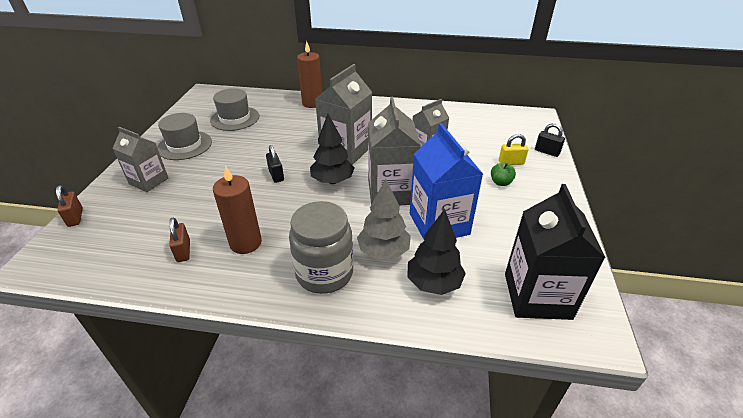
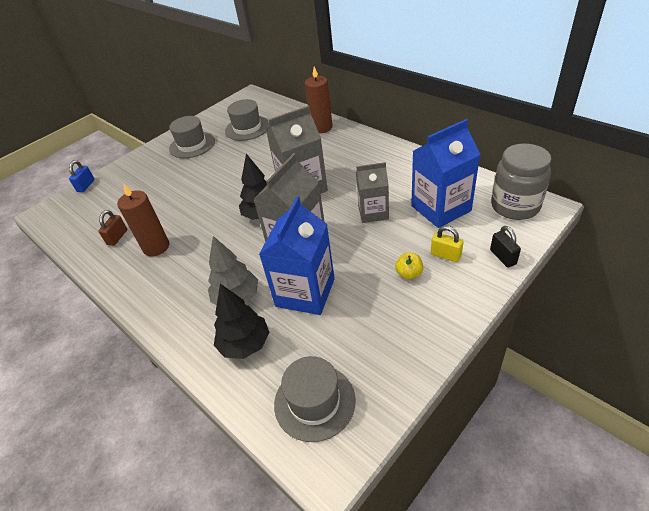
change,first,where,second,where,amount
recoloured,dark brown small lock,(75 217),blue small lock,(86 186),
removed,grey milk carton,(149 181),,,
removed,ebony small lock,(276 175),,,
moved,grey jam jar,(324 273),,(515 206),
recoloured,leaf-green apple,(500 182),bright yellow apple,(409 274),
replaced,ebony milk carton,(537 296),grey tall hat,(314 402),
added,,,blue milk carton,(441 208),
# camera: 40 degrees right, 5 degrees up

WHAT THE EXERCISE ASKS - The lines from the one holding "removed,grey milk carton,(149" to the end of the entries are to be repeated exactly, with both ends included and nothing else.

WRITTEN RESPONSE -
removed,grey milk carton,(149 181),,,
removed,ebony small lock,(276 175),,,
moved,grey jam jar,(324 273),,(515 206),
recoloured,leaf-green apple,(500 182),bright yellow apple,(409 274),
replaced,ebony milk carton,(537 296),grey tall hat,(314 402),
added,,,blue milk carton,(441 208),
# camera: 40 degrees right, 5 degrees up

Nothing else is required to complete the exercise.